— WHAT YOU NEED TO DO —
So that the copy stays text only, transcribe the data below exactly and exclude the images.

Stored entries

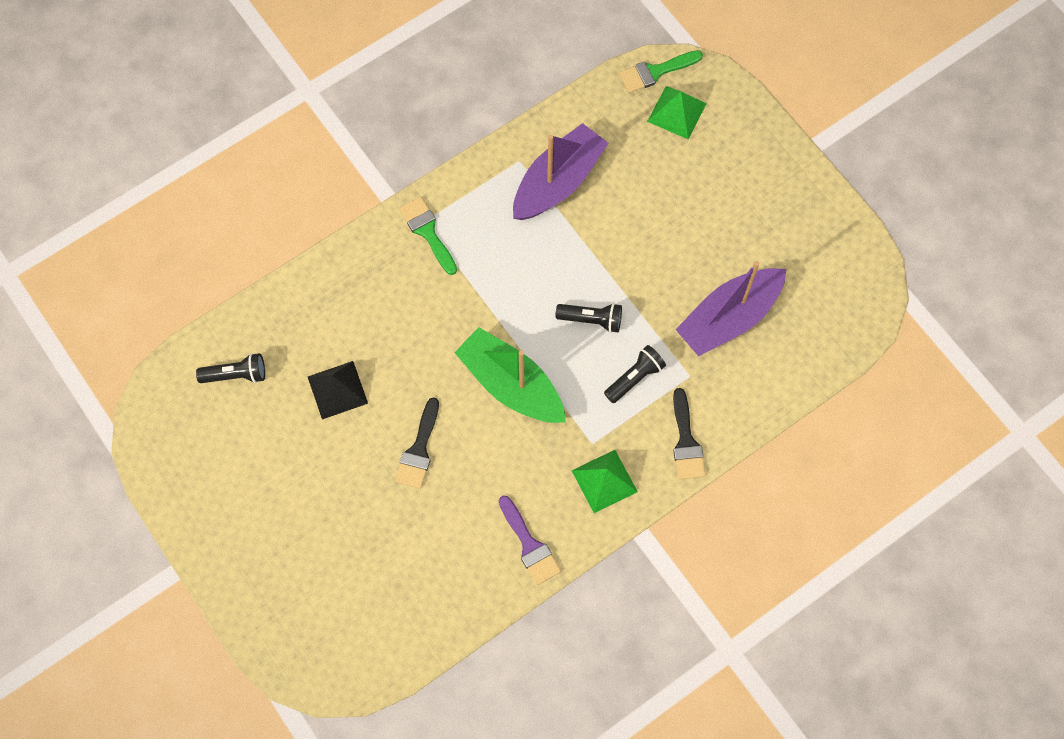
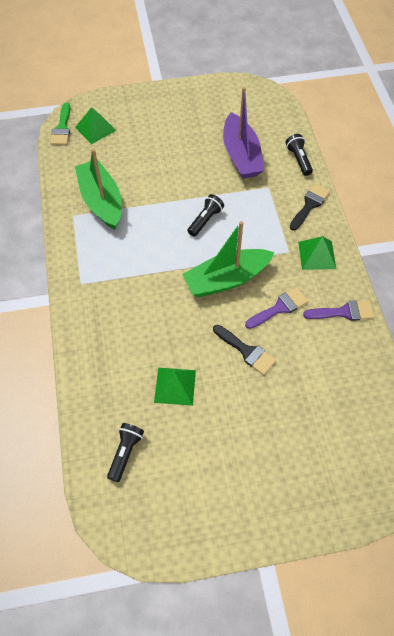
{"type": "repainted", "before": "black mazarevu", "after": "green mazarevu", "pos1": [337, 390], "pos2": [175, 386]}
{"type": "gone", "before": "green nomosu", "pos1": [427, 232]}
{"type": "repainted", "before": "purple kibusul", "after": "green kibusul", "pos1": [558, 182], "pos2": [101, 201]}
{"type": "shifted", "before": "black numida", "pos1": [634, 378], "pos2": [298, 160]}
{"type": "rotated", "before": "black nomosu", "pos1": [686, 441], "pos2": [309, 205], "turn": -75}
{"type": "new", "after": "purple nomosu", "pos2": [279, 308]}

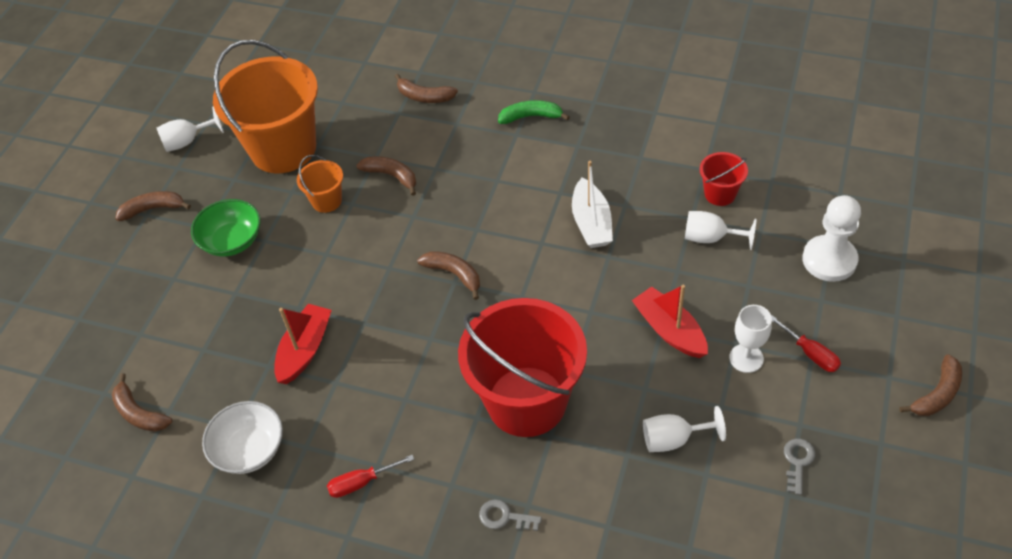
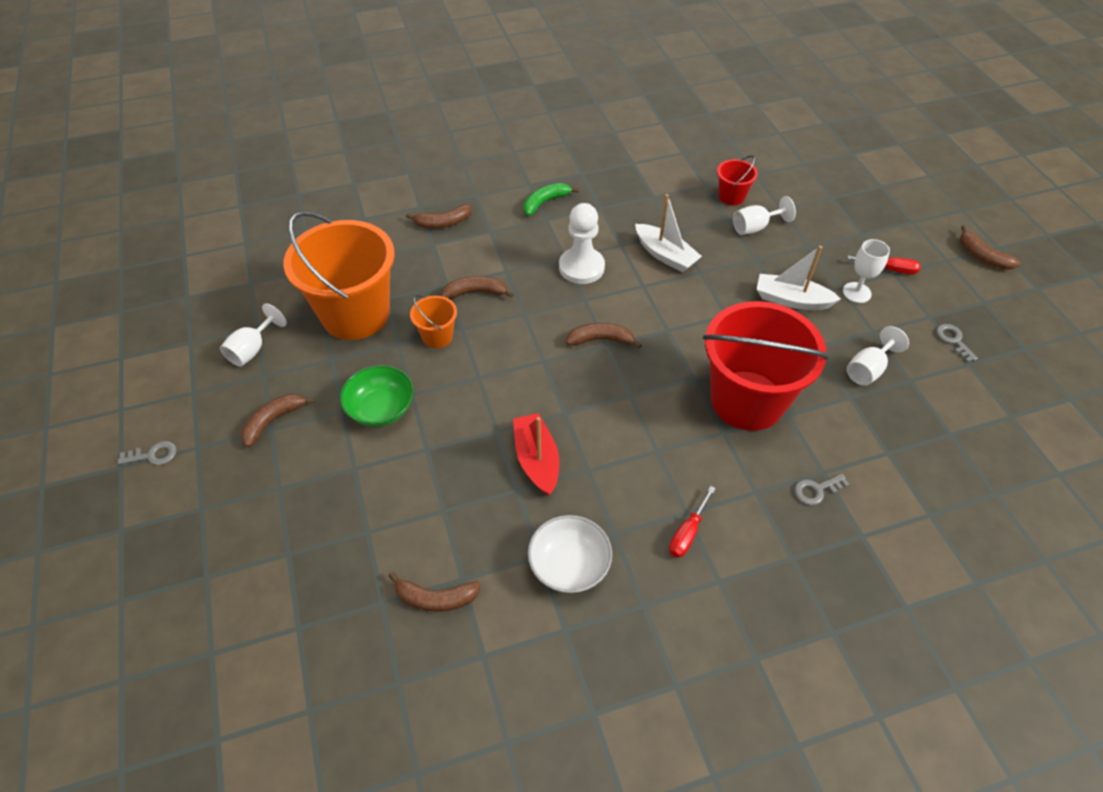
{"type": "repainted", "before": "red kibusul", "after": "white kibusul", "pos1": [669, 330], "pos2": [791, 300]}
{"type": "shifted", "before": "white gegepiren", "pos1": [829, 260], "pos2": [581, 267]}
{"type": "rotated", "before": "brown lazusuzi", "pos1": [937, 394], "pos2": [982, 256], "turn": 135}
{"type": "new", "after": "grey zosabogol", "pos2": [153, 455]}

— THE COMPLETED TASK —
{"type": "repainted", "before": "black mazarevu", "after": "green mazarevu", "pos1": [337, 390], "pos2": [175, 386]}
{"type": "gone", "before": "green nomosu", "pos1": [427, 232]}
{"type": "repainted", "before": "purple kibusul", "after": "green kibusul", "pos1": [558, 182], "pos2": [101, 201]}
{"type": "shifted", "before": "black numida", "pos1": [634, 378], "pos2": [298, 160]}
{"type": "rotated", "before": "black nomosu", "pos1": [686, 441], "pos2": [309, 205], "turn": -75}
{"type": "new", "after": "purple nomosu", "pos2": [279, 308]}

{"type": "repainted", "before": "red kibusul", "after": "white kibusul", "pos1": [669, 330], "pos2": [791, 300]}
{"type": "shifted", "before": "white gegepiren", "pos1": [829, 260], "pos2": [581, 267]}
{"type": "rotated", "before": "brown lazusuzi", "pos1": [937, 394], "pos2": [982, 256], "turn": 135}
{"type": "new", "after": "grey zosabogol", "pos2": [153, 455]}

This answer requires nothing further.